WHAT THE EXERCISE ASKS>
For the data below, transcribe the part that opens with the line containing "pink plate A2:A5" and closes with the line containing "pink brick F10 level 1 -> none", exactly and with no pictures.

GIVEN RECORDS>
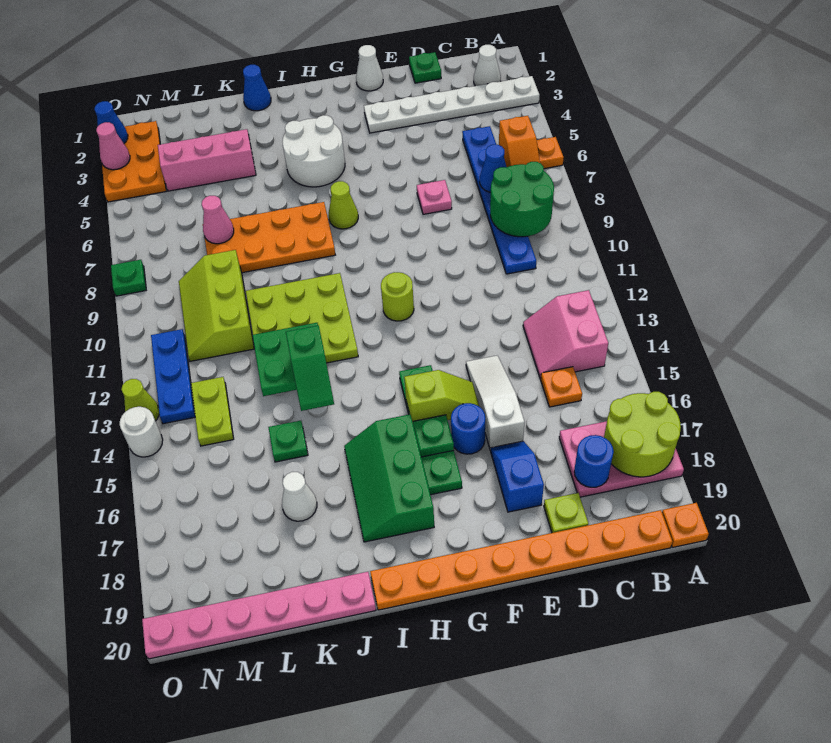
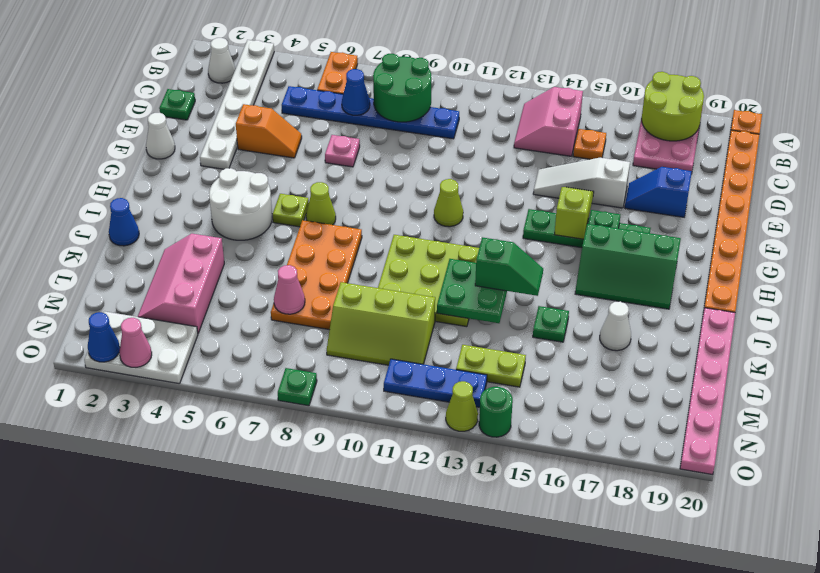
orange slope B6:B7 level 2 top 6 -> orange slope E4:E5 level 1 top 4
pink slope B13:C14 level 1 top B -> pink slope B13:C14 level 1 top 14
blue round brick C18 level 2 -> none
lime plate D19 level 1 -> lime plate H6 level 1
blue round brick F16 level 1 -> none
lime round brick G11 level 1 -> lime cone G11 level 1
orange plate N2:O4 level 1 -> white plate N2:O4 level 1
white round brick O14 level 1 -> green round brick O14 level 1

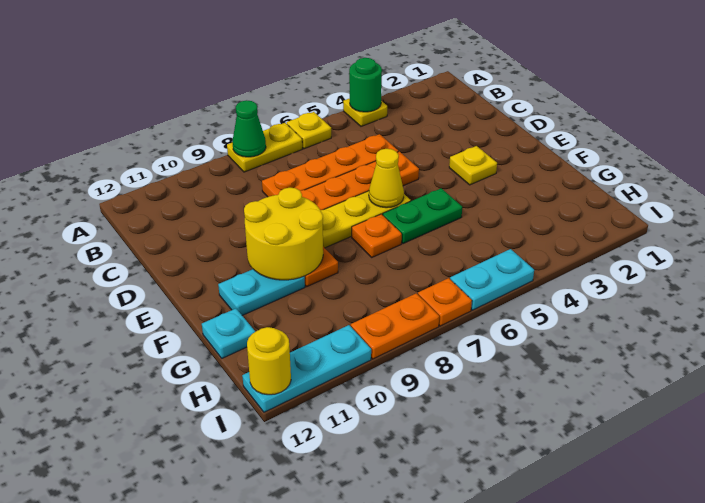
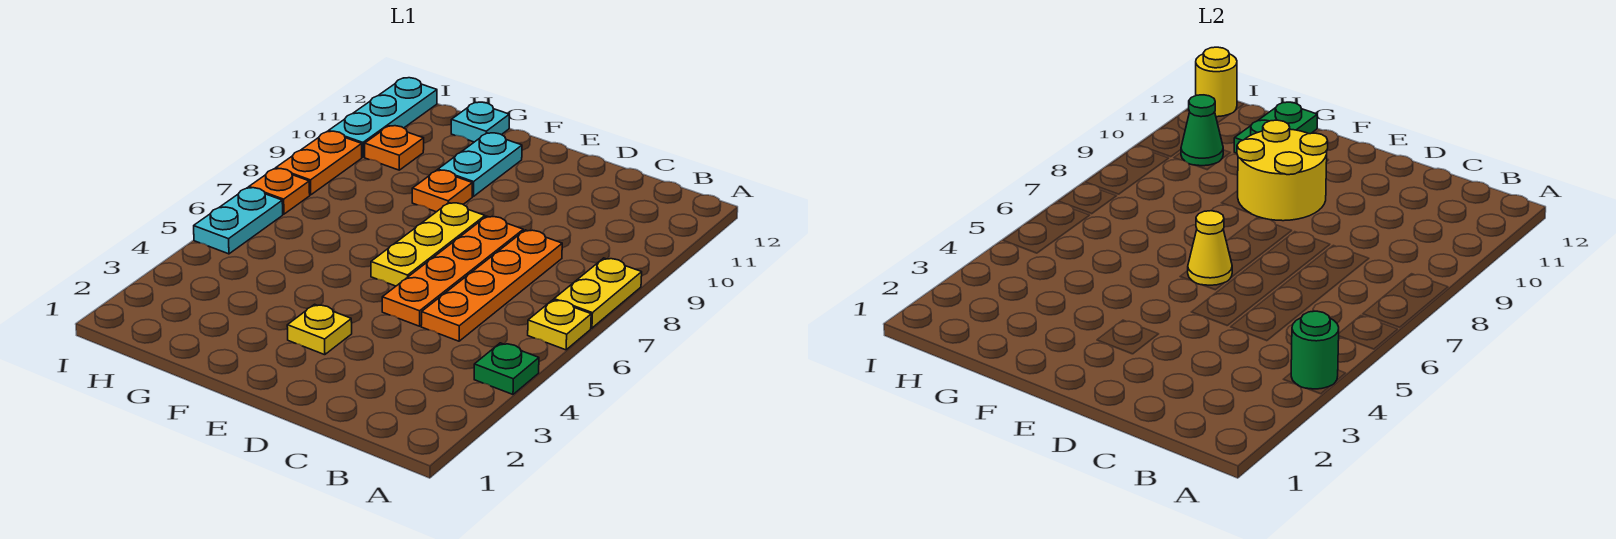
yellow plate A4 level 1 -> green plate A4 level 1
green cone A8 level 2 -> green cone H10 level 2
green plate F5:F6 level 1 -> green plate G11:G12 level 2
orange plate F7 level 1 -> orange plate H10 level 1

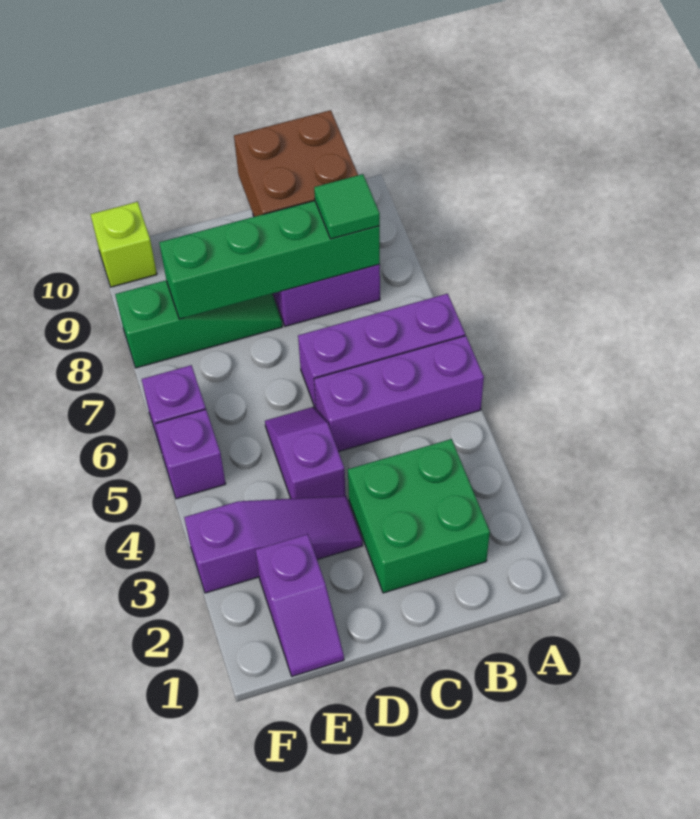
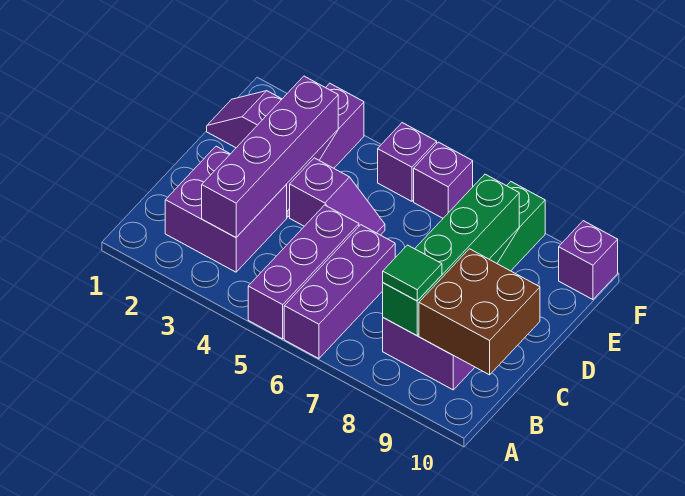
green brick B2:C3 level 1 -> purple brick B2:C3 level 1
none -> purple brick B3:E3 level 2
lime brick F10 level 1 -> purple brick F10 level 1

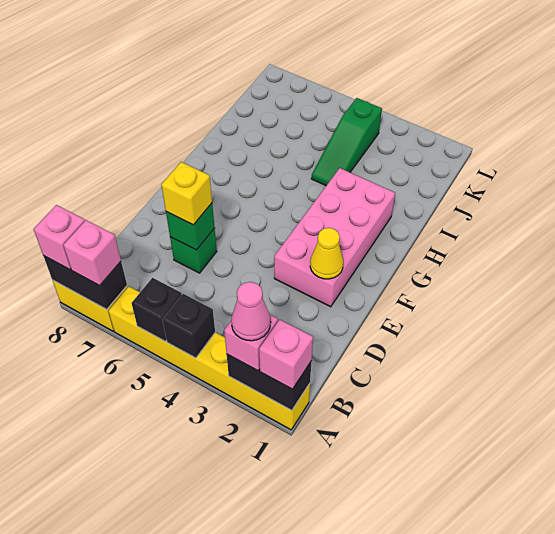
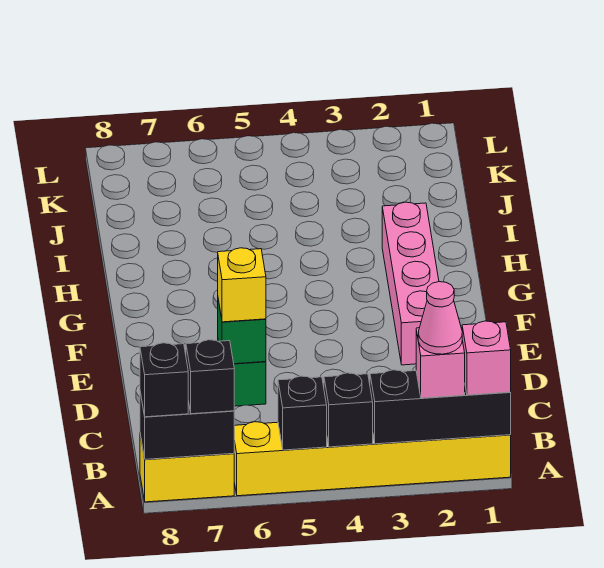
black brick A1:A2 level 2 -> black brick A1:A3 level 2
pink brick A7 level 3 -> black brick A7 level 3
pink brick A8 level 3 -> black brick A8 level 3
pink brick E2:H3 level 1 -> pink brick E2:H2 level 1
yellow cone E2 level 2 -> none
green slope I4:K4 level 1 top K -> none

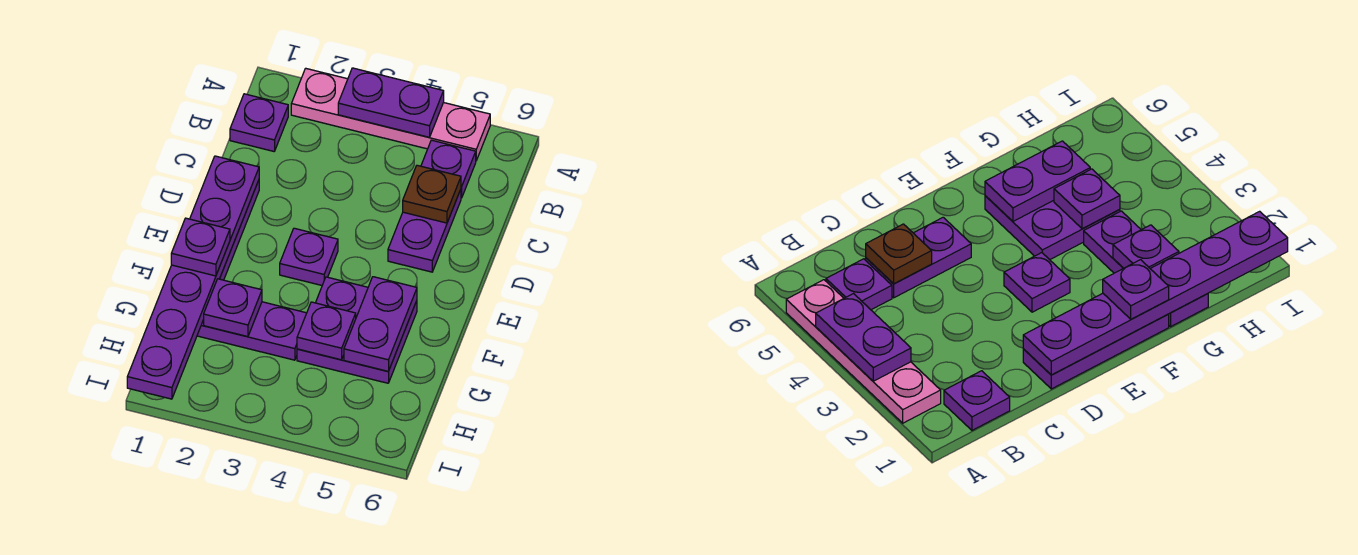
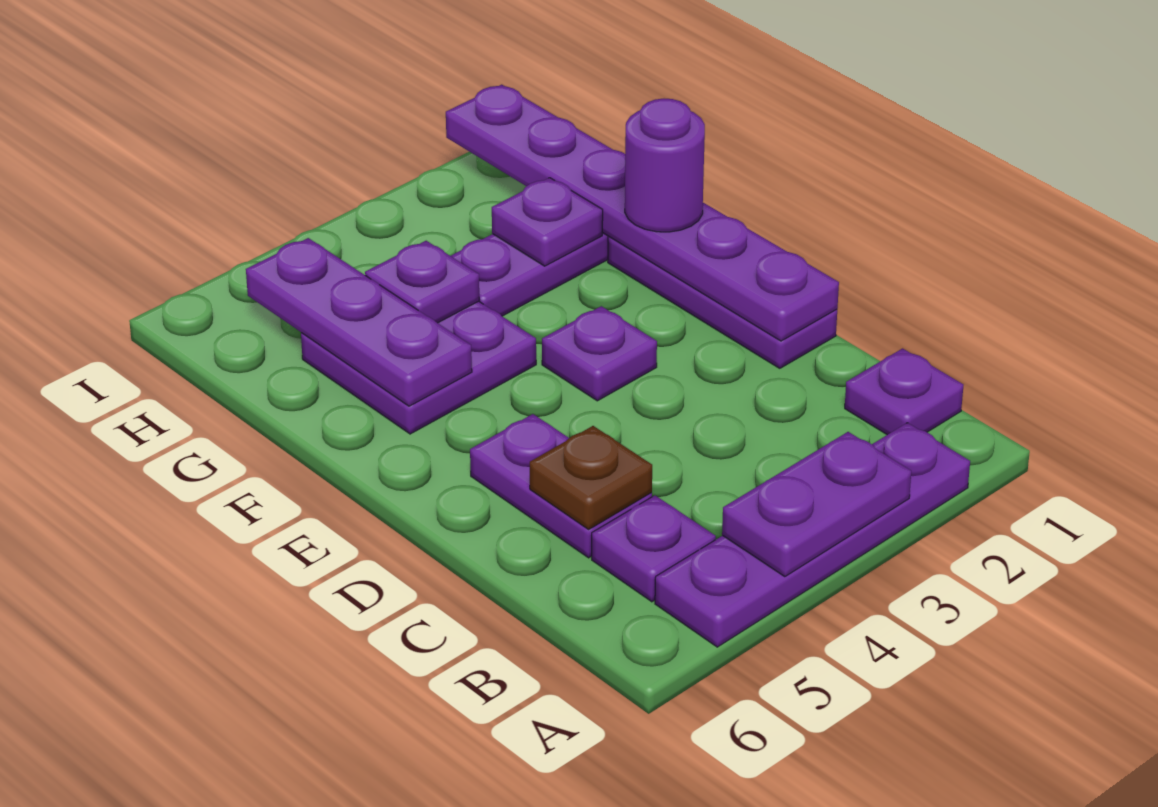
pink plate A2:A5 level 1 -> purple plate A2:A5 level 1
purple plate F1 level 3 -> purple round brick F1 level 3
purple plate F5:G5 level 2 -> purple plate F5:H5 level 2

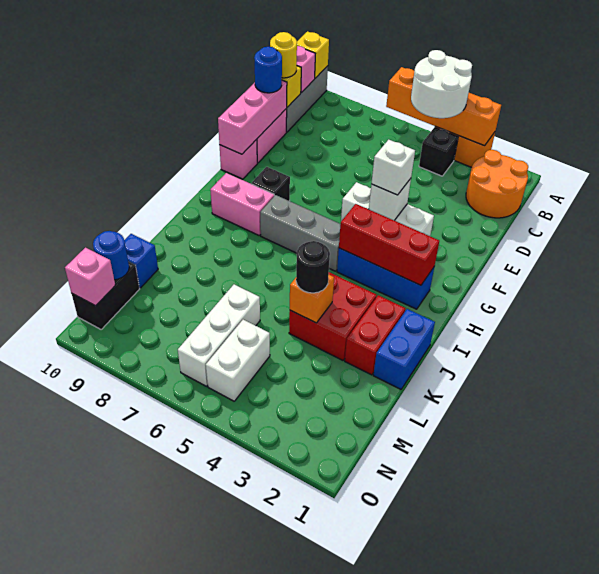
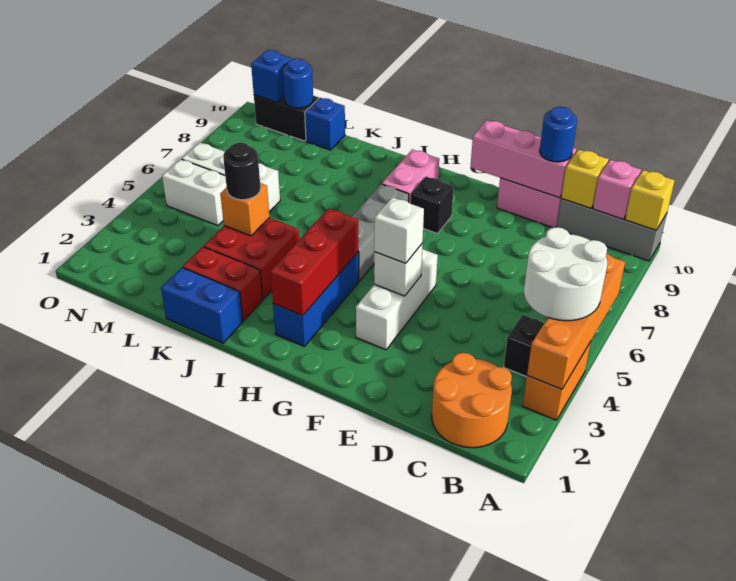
yellow round brick C10 level 3 -> none
pink brick F10 level 1 -> none
pink brick N10 level 2 -> blue brick N10 level 2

EXPECTED ANSWER>
pink plate A2:A5 level 1 -> purple plate A2:A5 level 1
purple plate F1 level 3 -> purple round brick F1 level 3
purple plate F5:G5 level 2 -> purple plate F5:H5 level 2

yellow round brick C10 level 3 -> none
pink brick F10 level 1 -> none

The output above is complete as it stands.